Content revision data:
--*--

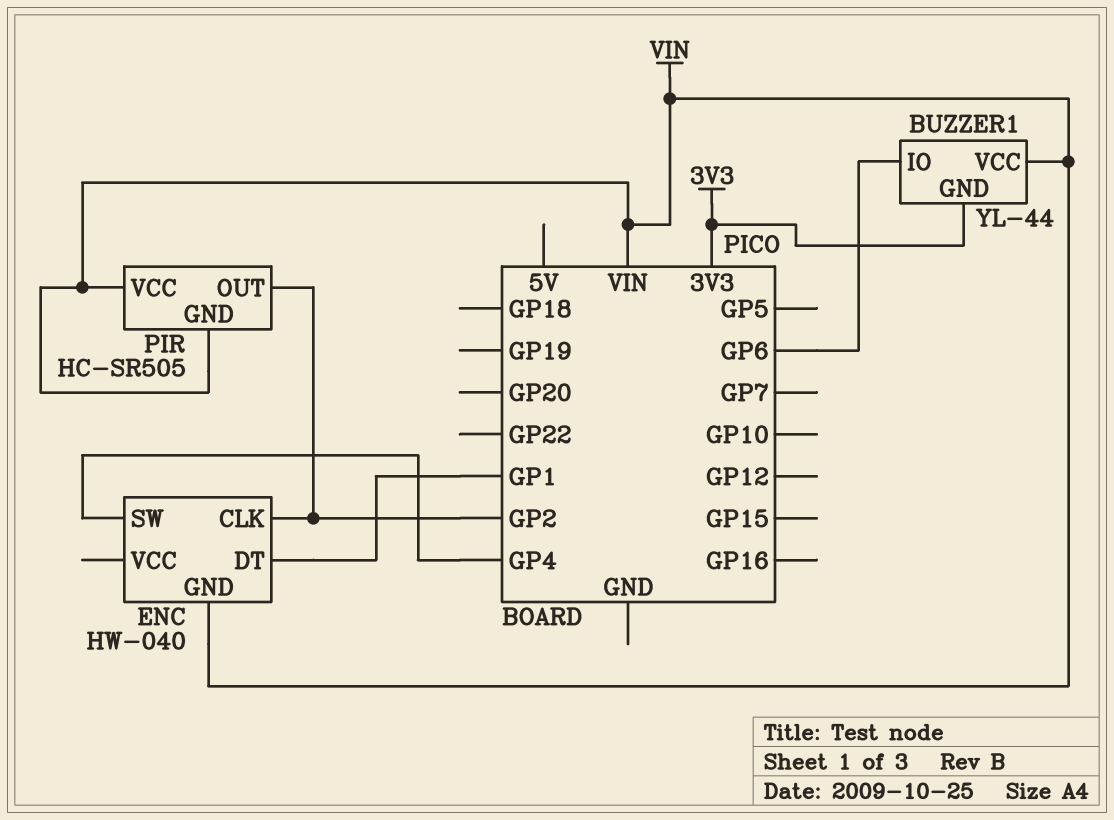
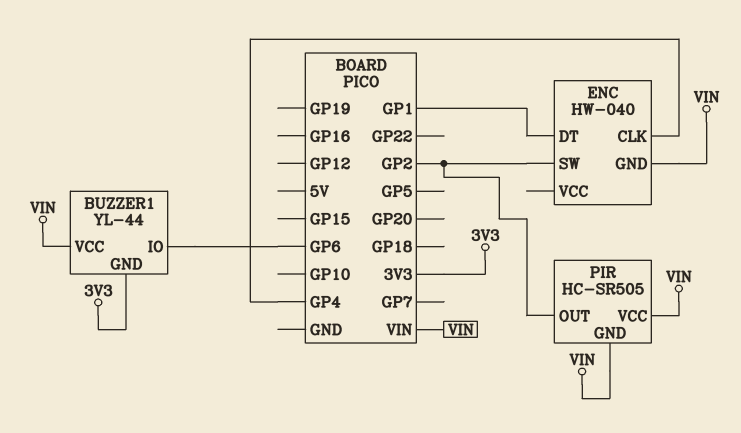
ENC pin CLK: GP2 -> GP4
ENC pin SW: GP4 -> GP2

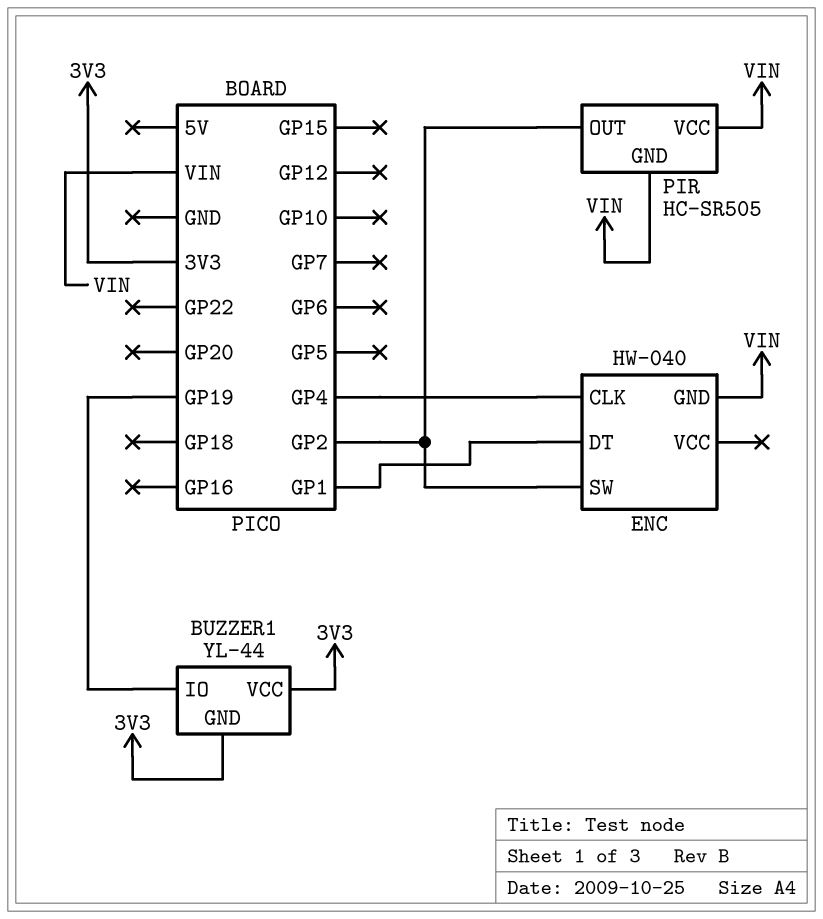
BUZZER1 pin IO: GP6 -> GP19
BUZZER1 pin VCC: VIN -> 3V3

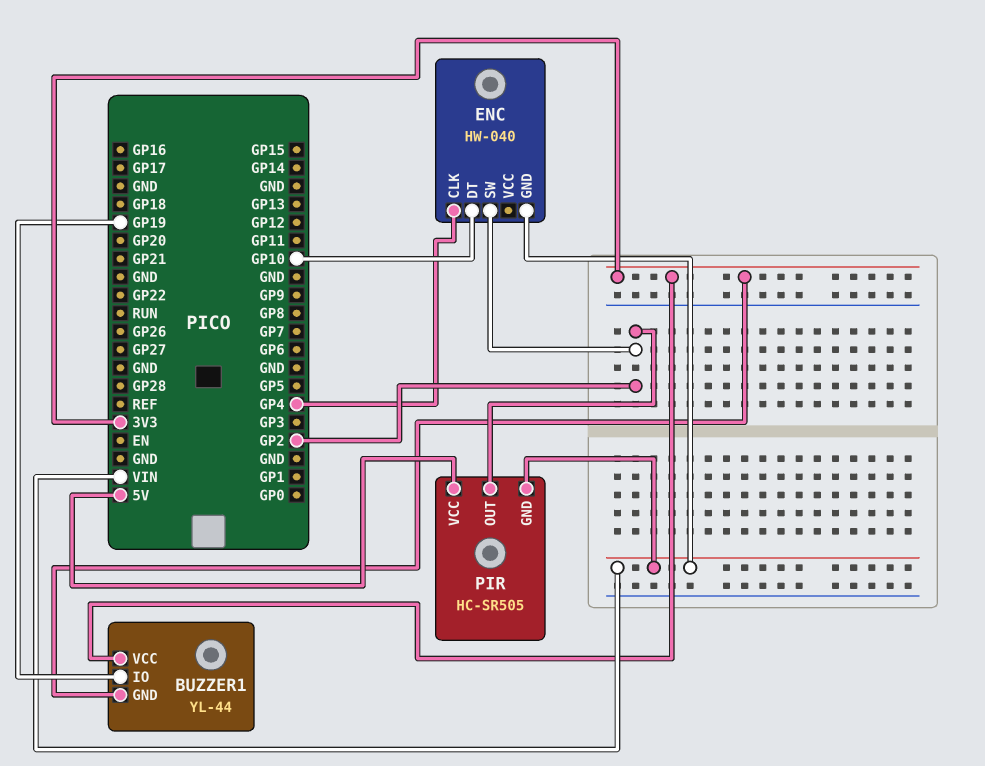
ENC pin DT: GP1 -> GP10
PIR pin VCC: VIN -> 5V

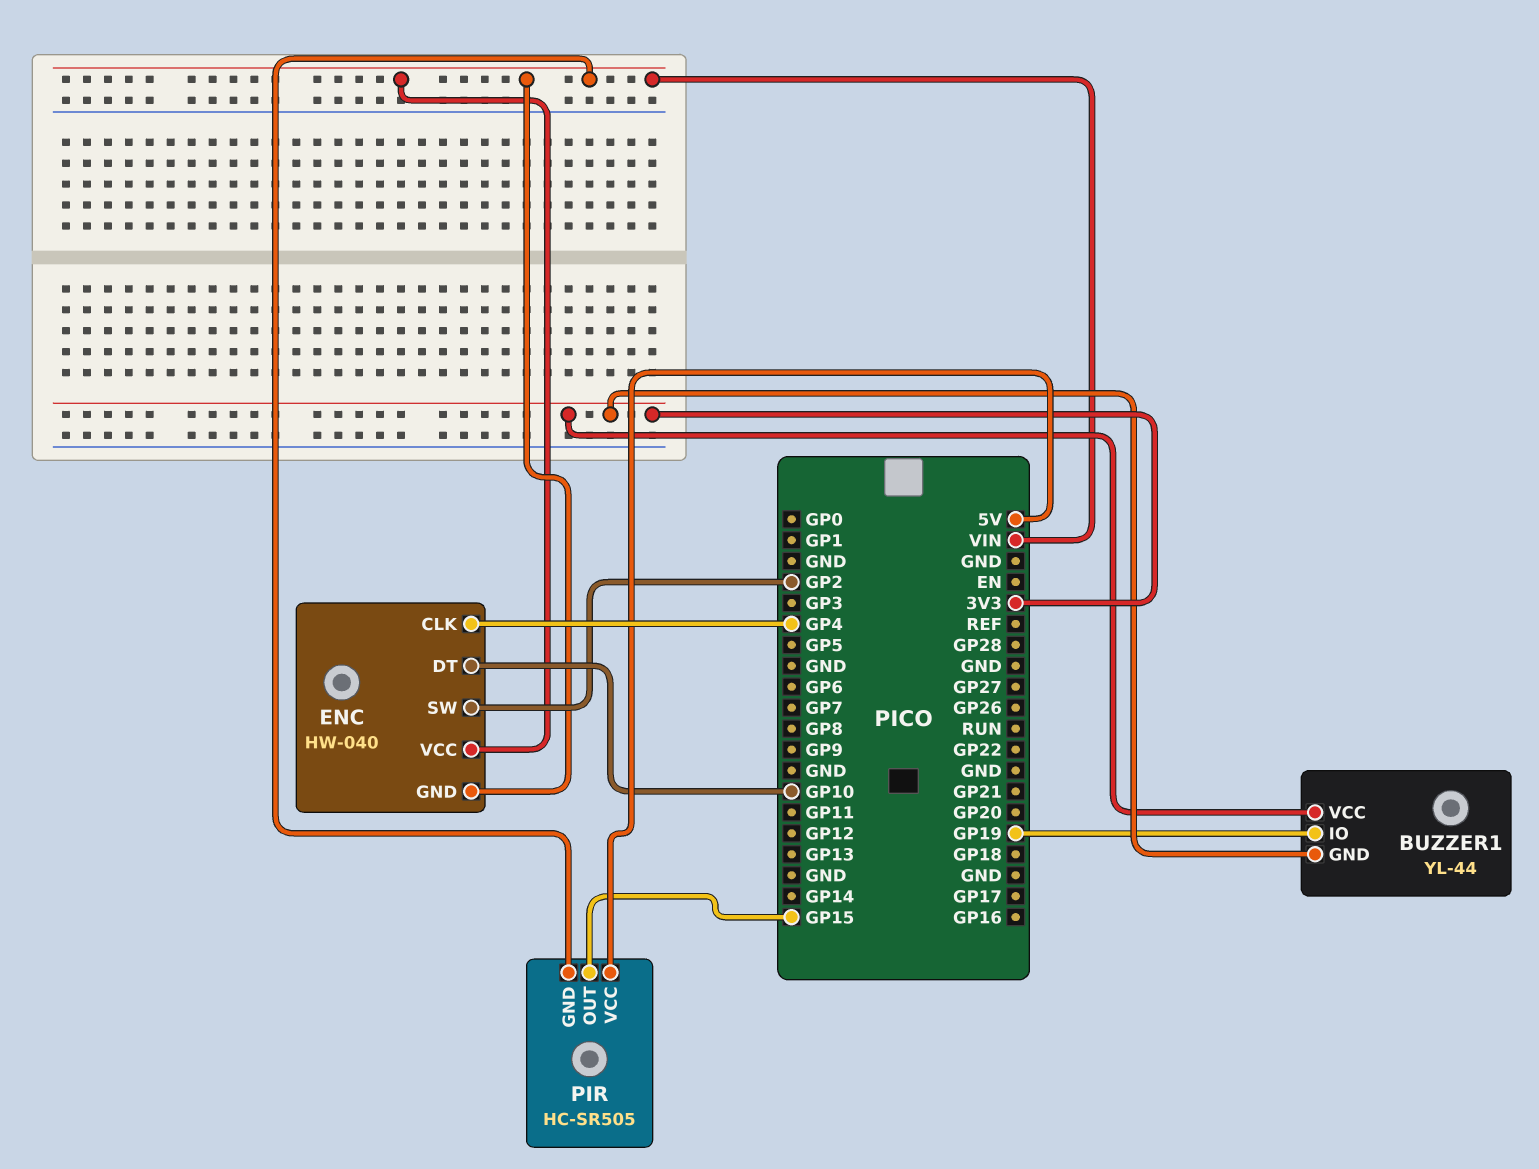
ENC pin VCC: none -> VIN
PIR pin OUT: GP2 -> GP15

--*--

=== Your objective ===
Each record above should be retyped exactly, with no pictures carried over.

=== Solution ===
ENC pin CLK: GP2 -> GP4
ENC pin SW: GP4 -> GP2

BUZZER1 pin IO: GP6 -> GP19
BUZZER1 pin VCC: VIN -> 3V3

ENC pin DT: GP1 -> GP10
PIR pin VCC: VIN -> 5V

ENC pin VCC: none -> VIN
PIR pin OUT: GP2 -> GP15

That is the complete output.